Stored data:
-.-.-

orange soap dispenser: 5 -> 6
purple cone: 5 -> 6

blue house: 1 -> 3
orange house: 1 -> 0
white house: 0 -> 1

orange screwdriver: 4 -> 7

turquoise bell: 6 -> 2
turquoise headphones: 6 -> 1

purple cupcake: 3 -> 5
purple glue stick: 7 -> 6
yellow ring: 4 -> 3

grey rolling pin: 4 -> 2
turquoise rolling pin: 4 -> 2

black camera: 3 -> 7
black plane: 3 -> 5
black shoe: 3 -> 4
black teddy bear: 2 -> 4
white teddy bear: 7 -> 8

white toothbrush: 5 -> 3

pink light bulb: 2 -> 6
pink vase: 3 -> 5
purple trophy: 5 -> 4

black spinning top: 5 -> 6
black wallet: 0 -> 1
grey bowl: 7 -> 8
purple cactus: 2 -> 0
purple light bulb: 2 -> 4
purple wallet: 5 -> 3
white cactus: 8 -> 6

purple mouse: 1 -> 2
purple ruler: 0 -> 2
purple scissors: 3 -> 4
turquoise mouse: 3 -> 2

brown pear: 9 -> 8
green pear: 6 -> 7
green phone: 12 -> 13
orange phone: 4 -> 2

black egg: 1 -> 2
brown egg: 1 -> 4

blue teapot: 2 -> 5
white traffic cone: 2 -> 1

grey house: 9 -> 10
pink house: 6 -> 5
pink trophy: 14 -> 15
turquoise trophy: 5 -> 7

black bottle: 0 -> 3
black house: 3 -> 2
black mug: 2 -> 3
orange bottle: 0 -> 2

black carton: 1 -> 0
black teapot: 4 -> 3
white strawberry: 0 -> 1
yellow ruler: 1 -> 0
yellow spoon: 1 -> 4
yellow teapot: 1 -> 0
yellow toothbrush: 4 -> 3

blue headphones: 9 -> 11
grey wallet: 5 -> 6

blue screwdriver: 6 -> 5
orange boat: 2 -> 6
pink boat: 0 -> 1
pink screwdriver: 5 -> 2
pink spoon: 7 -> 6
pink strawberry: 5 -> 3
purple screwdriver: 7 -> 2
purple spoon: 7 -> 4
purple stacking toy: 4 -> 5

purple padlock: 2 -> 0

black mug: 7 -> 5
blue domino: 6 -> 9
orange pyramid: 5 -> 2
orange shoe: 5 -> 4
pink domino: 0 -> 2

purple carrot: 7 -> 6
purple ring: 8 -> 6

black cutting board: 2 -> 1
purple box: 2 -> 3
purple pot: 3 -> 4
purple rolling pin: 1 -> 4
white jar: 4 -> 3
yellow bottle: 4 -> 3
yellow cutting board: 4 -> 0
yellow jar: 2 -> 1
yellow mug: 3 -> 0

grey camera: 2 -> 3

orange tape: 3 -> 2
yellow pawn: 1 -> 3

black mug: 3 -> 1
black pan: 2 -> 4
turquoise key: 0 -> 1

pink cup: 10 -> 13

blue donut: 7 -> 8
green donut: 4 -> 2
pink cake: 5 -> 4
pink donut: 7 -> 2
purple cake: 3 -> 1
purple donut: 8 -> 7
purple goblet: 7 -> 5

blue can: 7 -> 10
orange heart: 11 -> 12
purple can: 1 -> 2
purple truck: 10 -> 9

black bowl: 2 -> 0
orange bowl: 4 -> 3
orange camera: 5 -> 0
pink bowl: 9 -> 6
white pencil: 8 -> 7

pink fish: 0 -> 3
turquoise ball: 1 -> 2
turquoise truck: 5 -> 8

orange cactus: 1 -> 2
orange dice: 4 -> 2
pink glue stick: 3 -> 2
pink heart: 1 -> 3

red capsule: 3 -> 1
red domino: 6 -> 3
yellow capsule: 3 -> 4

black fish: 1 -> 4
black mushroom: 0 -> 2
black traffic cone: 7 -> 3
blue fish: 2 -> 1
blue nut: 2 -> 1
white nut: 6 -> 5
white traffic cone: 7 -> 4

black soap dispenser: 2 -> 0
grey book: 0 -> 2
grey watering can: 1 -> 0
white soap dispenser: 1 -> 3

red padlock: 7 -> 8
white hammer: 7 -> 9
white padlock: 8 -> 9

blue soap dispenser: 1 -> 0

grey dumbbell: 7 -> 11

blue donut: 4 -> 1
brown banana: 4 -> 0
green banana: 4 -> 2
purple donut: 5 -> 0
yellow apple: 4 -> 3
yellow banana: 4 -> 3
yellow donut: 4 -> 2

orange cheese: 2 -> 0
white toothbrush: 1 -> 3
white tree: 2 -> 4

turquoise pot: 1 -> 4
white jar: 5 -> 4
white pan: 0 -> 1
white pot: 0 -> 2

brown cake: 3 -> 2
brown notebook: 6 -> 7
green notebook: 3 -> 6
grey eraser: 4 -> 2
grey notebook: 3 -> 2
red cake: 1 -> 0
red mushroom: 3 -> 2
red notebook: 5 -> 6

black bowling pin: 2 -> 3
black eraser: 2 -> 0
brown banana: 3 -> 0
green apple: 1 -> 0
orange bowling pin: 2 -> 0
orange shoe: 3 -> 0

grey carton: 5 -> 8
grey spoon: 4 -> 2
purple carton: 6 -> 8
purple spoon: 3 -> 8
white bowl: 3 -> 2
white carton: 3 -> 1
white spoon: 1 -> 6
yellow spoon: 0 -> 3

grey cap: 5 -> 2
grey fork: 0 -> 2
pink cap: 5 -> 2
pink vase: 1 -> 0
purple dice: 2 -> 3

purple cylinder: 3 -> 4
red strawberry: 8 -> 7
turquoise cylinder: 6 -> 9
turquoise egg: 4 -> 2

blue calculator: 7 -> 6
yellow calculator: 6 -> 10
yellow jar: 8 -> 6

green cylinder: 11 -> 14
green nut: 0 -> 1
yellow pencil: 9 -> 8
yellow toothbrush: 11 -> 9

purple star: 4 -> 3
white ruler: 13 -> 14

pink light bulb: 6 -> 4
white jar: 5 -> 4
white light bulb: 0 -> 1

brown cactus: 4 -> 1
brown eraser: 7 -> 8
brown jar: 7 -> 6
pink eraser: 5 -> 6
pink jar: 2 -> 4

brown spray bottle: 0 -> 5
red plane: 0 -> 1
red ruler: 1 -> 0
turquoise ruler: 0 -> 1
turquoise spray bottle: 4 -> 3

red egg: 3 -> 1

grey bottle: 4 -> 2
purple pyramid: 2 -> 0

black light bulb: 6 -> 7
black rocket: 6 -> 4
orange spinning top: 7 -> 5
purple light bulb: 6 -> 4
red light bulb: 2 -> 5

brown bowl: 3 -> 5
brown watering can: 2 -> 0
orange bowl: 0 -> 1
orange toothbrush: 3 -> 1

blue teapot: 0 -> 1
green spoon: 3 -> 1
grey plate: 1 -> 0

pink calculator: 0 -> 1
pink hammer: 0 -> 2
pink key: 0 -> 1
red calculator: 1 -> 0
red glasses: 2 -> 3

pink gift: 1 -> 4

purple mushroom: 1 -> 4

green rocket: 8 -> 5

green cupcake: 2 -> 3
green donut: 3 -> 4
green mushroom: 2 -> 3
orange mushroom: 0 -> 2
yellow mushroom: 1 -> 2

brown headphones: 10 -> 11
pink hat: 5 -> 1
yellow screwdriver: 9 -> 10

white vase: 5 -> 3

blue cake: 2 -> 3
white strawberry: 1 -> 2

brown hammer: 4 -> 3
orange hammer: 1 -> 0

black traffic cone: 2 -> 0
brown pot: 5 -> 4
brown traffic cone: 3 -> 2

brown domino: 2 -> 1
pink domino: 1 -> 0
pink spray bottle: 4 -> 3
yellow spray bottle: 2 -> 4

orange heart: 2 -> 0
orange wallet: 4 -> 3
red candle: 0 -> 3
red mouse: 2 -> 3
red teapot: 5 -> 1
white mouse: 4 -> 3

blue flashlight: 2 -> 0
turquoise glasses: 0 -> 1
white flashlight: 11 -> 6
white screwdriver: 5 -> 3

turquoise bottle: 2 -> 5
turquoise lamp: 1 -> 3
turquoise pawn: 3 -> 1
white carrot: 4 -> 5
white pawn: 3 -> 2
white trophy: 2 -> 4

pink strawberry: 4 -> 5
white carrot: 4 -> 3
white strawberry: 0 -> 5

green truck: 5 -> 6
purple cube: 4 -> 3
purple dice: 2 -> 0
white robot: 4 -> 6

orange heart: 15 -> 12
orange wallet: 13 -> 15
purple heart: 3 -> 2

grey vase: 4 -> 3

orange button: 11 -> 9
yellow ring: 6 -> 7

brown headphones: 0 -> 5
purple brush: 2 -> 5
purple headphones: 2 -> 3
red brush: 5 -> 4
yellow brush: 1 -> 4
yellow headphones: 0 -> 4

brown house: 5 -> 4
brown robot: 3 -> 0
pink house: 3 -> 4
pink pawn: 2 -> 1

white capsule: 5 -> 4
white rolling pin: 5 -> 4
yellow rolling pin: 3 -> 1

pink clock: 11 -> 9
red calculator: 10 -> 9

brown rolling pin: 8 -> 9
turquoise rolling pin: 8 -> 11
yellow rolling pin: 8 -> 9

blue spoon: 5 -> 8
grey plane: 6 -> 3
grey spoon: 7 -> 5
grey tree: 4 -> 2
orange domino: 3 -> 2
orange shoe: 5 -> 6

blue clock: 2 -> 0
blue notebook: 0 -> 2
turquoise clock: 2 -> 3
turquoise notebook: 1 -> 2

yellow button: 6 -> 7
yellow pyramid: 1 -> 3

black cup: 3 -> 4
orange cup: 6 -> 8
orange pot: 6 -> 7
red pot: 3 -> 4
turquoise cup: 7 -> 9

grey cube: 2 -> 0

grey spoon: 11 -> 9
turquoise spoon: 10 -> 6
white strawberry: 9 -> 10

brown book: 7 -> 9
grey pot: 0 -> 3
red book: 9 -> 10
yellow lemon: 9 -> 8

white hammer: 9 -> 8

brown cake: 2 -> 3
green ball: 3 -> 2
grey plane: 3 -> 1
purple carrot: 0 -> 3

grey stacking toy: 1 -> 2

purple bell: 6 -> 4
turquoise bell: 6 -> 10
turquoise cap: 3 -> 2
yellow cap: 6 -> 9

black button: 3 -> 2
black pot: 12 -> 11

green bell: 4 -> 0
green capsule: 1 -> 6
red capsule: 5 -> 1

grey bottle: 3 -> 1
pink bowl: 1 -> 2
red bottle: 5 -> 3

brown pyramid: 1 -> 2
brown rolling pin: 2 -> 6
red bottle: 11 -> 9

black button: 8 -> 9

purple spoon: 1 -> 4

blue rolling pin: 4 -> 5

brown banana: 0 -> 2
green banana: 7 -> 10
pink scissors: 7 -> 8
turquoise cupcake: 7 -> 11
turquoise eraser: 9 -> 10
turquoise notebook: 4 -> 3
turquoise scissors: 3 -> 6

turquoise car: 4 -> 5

-.-.-

What you will do ->
Take the line above containing "white cactus: 8 -> 6", the line containing "blue screwdriver: 6 -> 5", and all lines in between, and copy them exactly without anything else.

Exercise output ->
white cactus: 8 -> 6

purple mouse: 1 -> 2
purple ruler: 0 -> 2
purple scissors: 3 -> 4
turquoise mouse: 3 -> 2

brown pear: 9 -> 8
green pear: 6 -> 7
green phone: 12 -> 13
orange phone: 4 -> 2

black egg: 1 -> 2
brown egg: 1 -> 4

blue teapot: 2 -> 5
white traffic cone: 2 -> 1

grey house: 9 -> 10
pink house: 6 -> 5
pink trophy: 14 -> 15
turquoise trophy: 5 -> 7

black bottle: 0 -> 3
black house: 3 -> 2
black mug: 2 -> 3
orange bottle: 0 -> 2

black carton: 1 -> 0
black teapot: 4 -> 3
white strawberry: 0 -> 1
yellow ruler: 1 -> 0
yellow spoon: 1 -> 4
yellow teapot: 1 -> 0
yellow toothbrush: 4 -> 3

blue headphones: 9 -> 11
grey wallet: 5 -> 6

blue screwdriver: 6 -> 5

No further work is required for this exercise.